▸ **Records for the task**
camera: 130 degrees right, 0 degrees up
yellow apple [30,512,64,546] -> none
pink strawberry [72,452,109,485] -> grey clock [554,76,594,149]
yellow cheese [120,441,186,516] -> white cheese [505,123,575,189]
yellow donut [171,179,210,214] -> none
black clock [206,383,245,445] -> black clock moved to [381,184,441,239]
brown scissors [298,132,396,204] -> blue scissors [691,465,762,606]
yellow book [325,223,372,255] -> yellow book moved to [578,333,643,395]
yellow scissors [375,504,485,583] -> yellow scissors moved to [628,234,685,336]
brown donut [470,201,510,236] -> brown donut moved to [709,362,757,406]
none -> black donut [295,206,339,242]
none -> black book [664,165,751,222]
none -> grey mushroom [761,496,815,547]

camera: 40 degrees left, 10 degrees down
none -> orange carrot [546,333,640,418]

---

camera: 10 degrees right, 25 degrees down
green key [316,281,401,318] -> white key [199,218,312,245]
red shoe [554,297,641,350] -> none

▸ **Exercise objective**
Using only the listing above, restate exactly the lines from the line containing "yellow book [325,223,372,255]" through the line containing "none -> black book [664,165,751,222]", both included.

▸ **Solution**
yellow book [325,223,372,255] -> yellow book moved to [578,333,643,395]
yellow scissors [375,504,485,583] -> yellow scissors moved to [628,234,685,336]
brown donut [470,201,510,236] -> brown donut moved to [709,362,757,406]
none -> black donut [295,206,339,242]
none -> black book [664,165,751,222]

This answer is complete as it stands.